(Data for review begins)

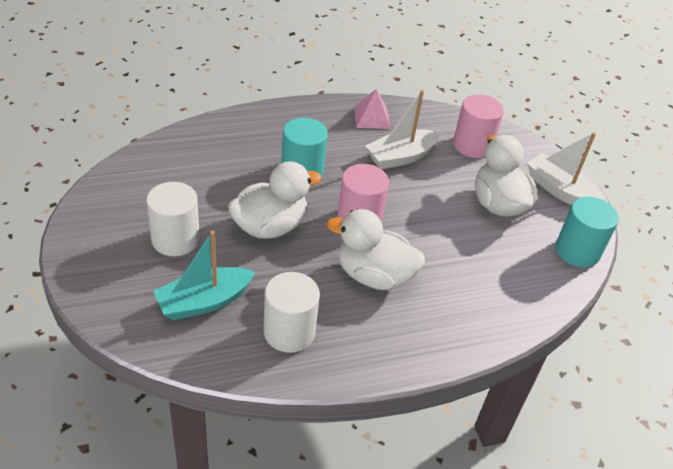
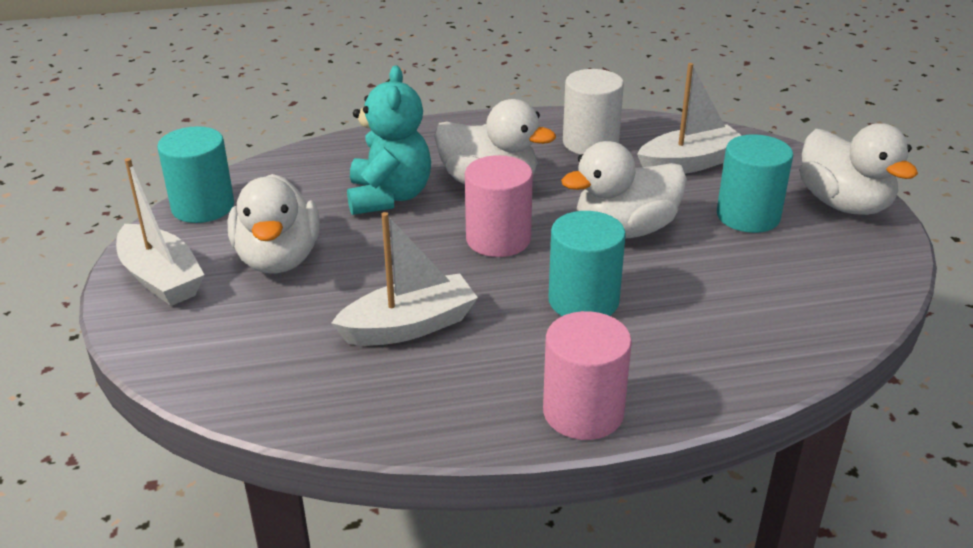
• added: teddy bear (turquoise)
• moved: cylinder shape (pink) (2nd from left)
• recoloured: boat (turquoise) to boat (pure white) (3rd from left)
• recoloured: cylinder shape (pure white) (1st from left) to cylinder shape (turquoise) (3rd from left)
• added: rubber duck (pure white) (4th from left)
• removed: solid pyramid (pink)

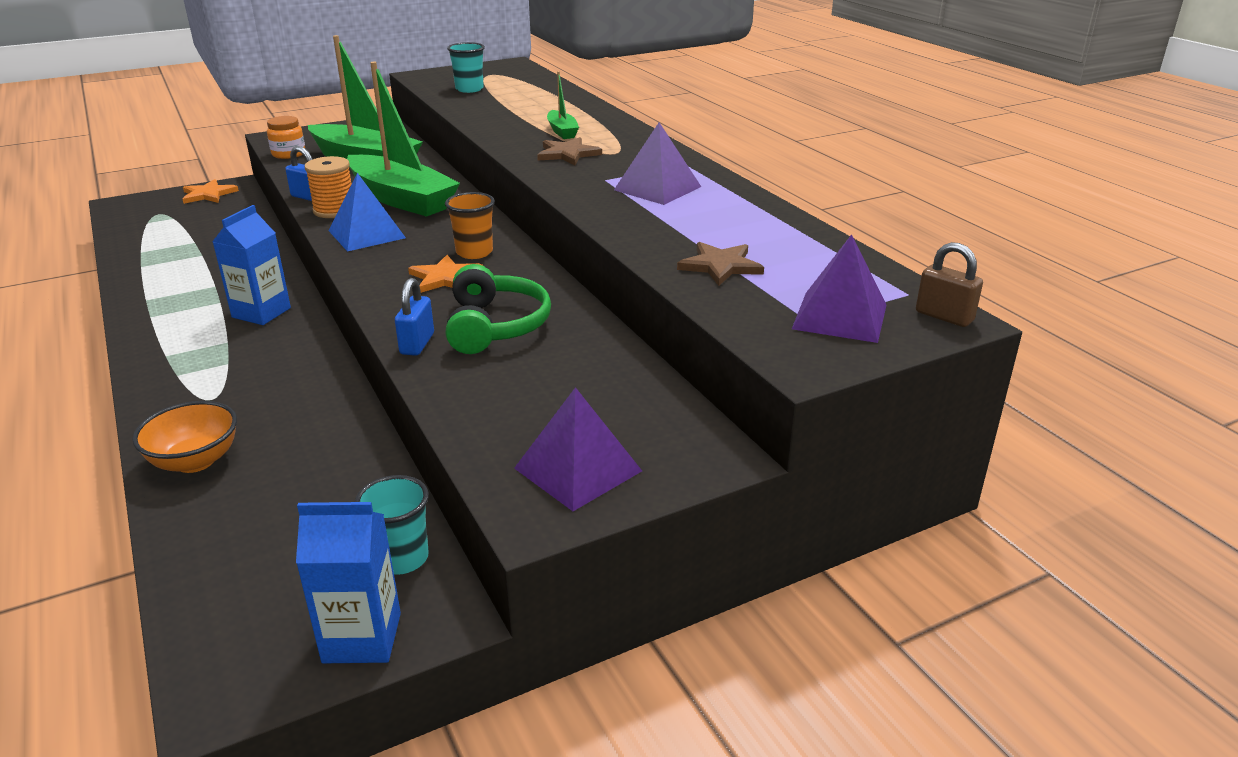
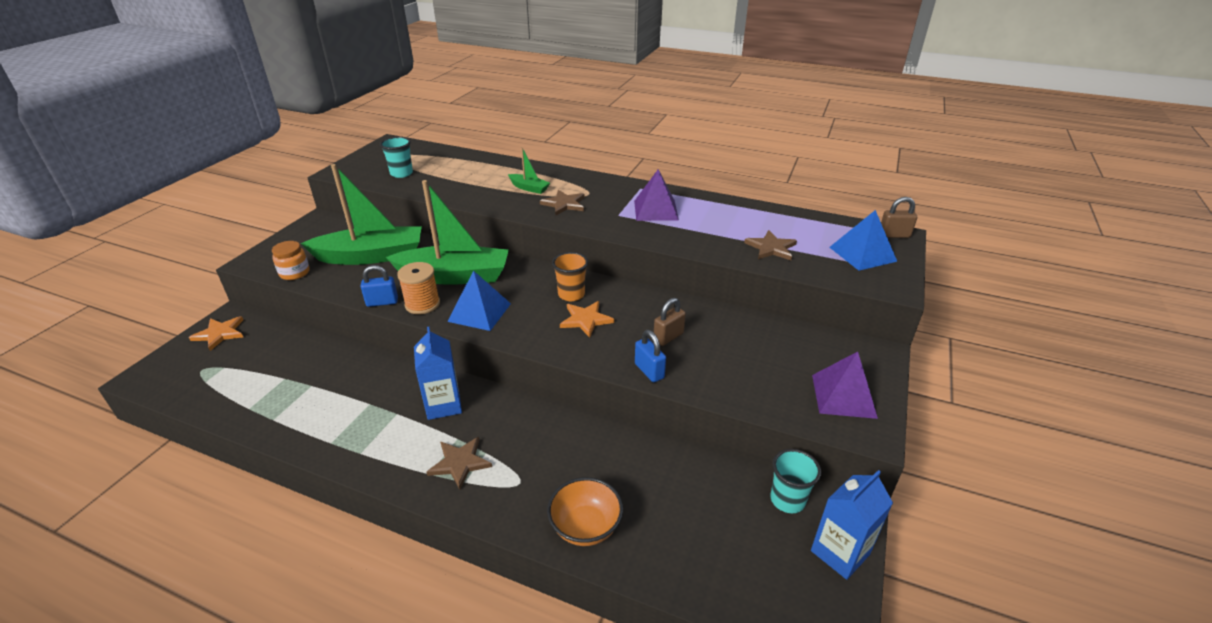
• added: star shape (brown) (1st from left)
• replaced: headphones (leaf-green) to padlock (brown) (1st from left)
• recoloured: solid pyramid (purple) (3rd from left) to solid pyramid (royal blue) (2nd from left)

(Data for review ends)

Your objective: A word-for-word copy is needed, starting at the first line of the listing and ending with the line bearing "(4th from left)". No pictures.

Result:
• added: teddy bear (turquoise)
• moved: cylinder shape (pink) (2nd from left)
• recoloured: boat (turquoise) to boat (pure white) (3rd from left)
• recoloured: cylinder shape (pure white) (1st from left) to cylinder shape (turquoise) (3rd from left)
• added: rubber duck (pure white) (4th from left)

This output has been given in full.